### Your instructions
The answer should be each line from the entries below that has the word "yellow" in it.

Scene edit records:

=====

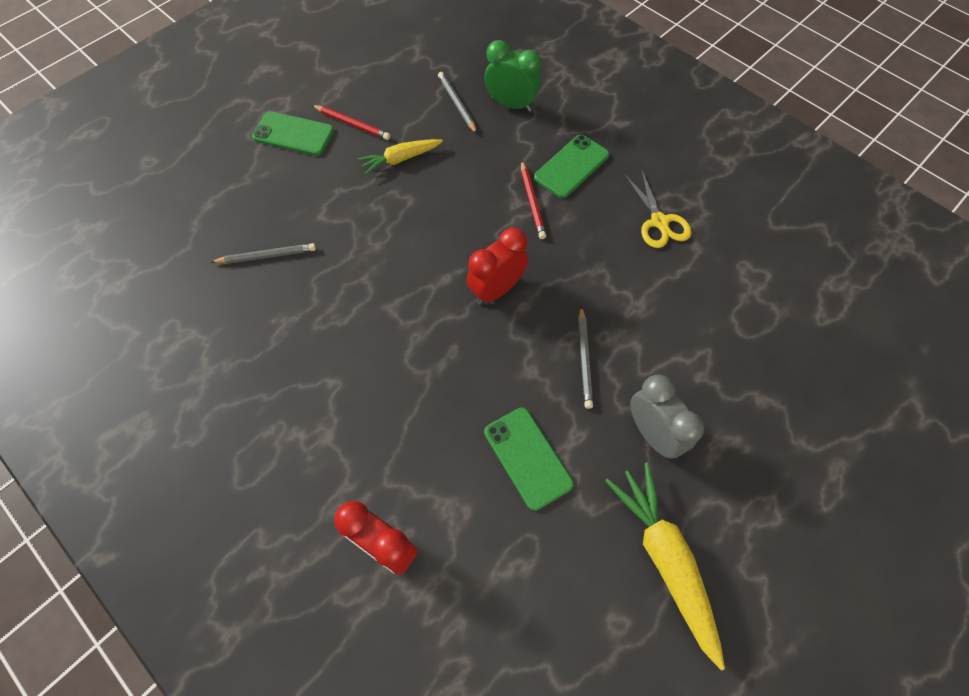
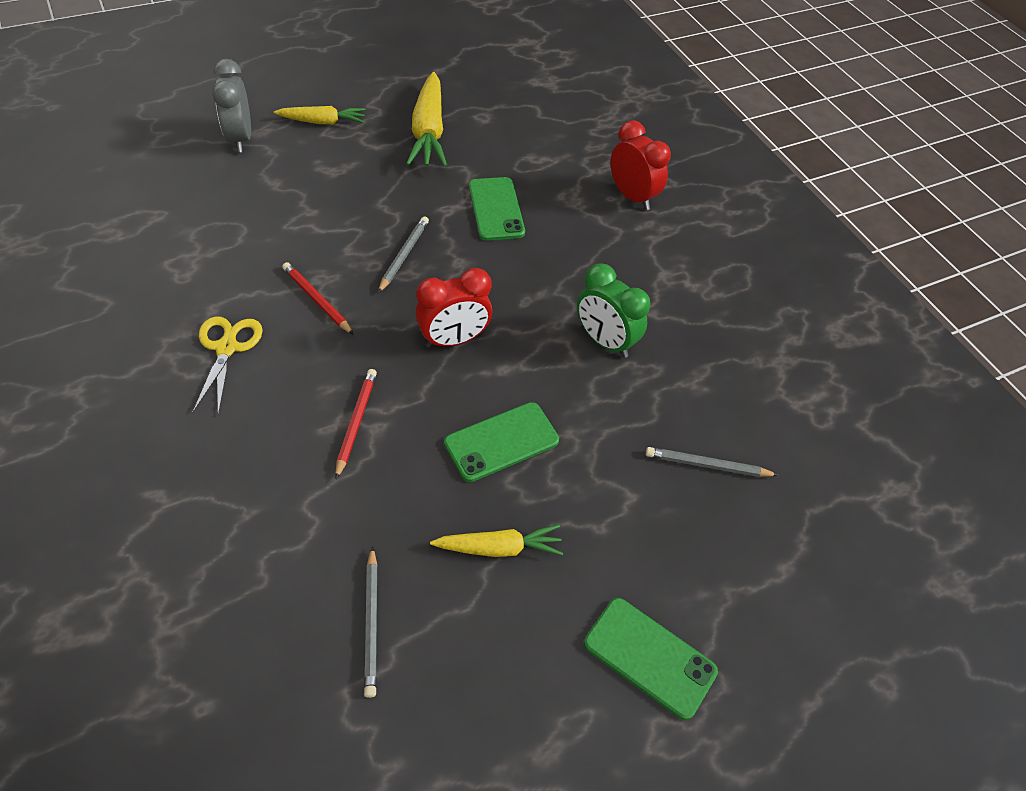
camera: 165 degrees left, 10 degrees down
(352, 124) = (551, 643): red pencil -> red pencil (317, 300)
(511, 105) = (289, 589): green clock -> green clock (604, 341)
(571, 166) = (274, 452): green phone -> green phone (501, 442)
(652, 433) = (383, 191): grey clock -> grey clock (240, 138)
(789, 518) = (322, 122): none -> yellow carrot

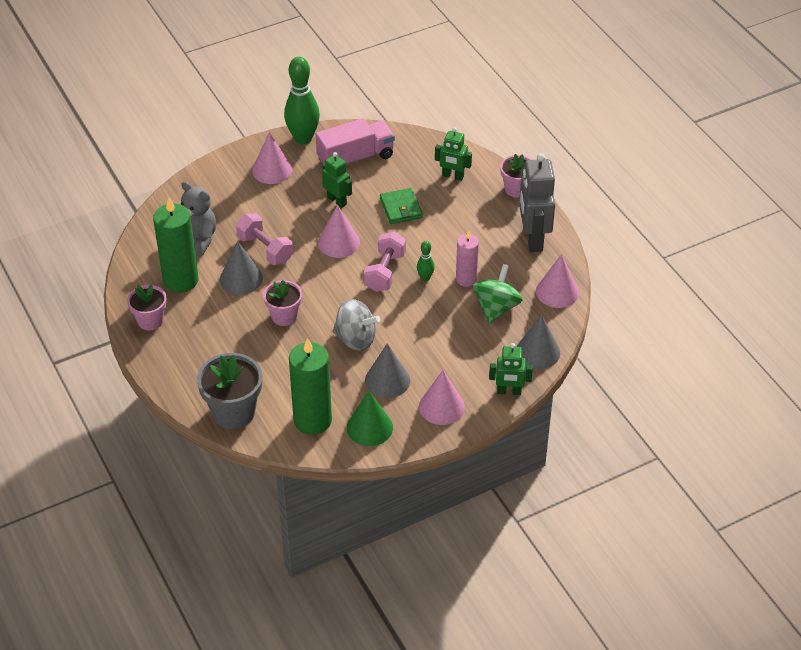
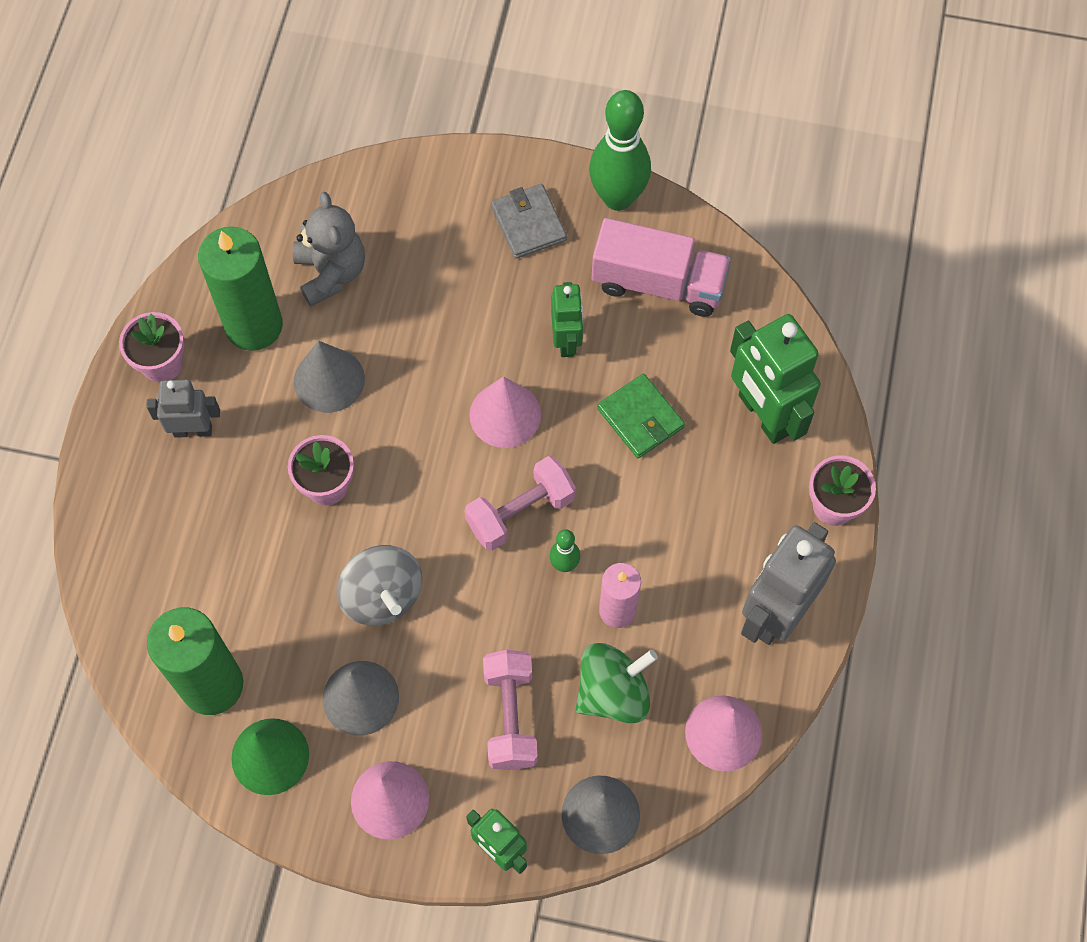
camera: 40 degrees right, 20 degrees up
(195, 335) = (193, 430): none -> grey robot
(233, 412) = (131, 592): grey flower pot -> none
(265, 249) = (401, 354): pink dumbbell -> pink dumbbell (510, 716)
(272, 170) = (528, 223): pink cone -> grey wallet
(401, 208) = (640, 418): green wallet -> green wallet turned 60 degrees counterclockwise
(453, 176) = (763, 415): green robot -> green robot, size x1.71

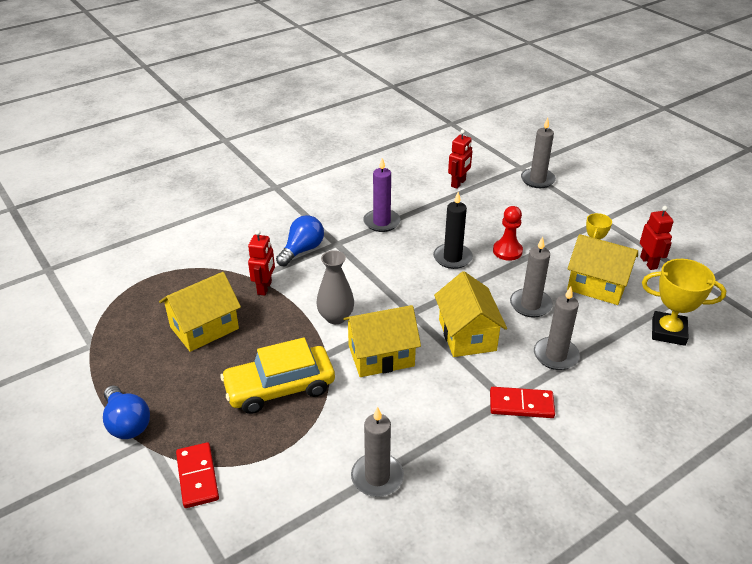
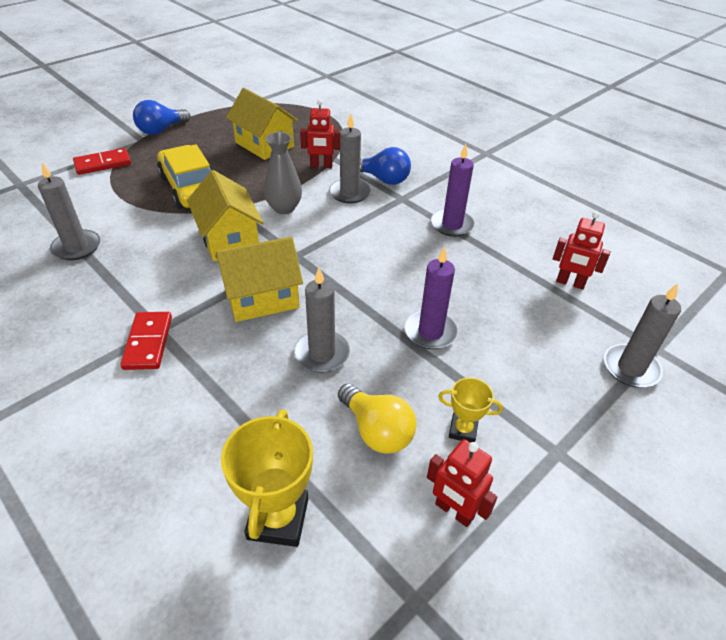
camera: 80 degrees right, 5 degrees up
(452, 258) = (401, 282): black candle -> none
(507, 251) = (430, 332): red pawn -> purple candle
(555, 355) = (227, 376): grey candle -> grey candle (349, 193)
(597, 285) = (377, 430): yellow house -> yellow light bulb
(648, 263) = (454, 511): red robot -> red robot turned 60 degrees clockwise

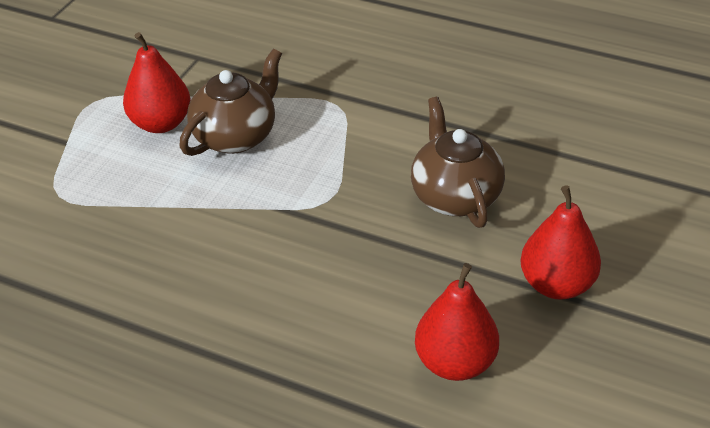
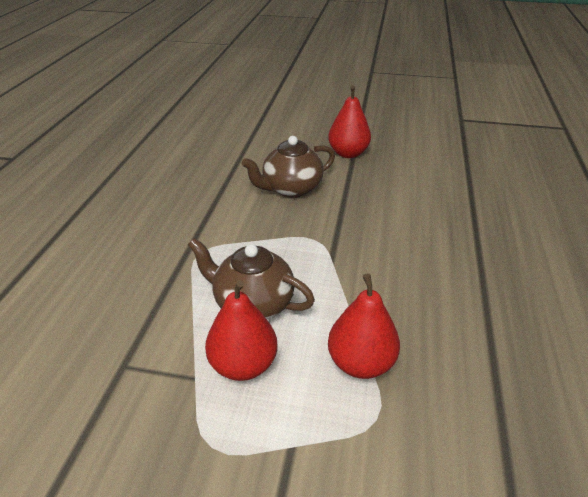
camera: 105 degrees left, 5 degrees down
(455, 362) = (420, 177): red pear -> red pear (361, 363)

=====

### Your response
(789, 518) = (322, 122): none -> yellow carrot
(597, 285) = (377, 430): yellow house -> yellow light bulb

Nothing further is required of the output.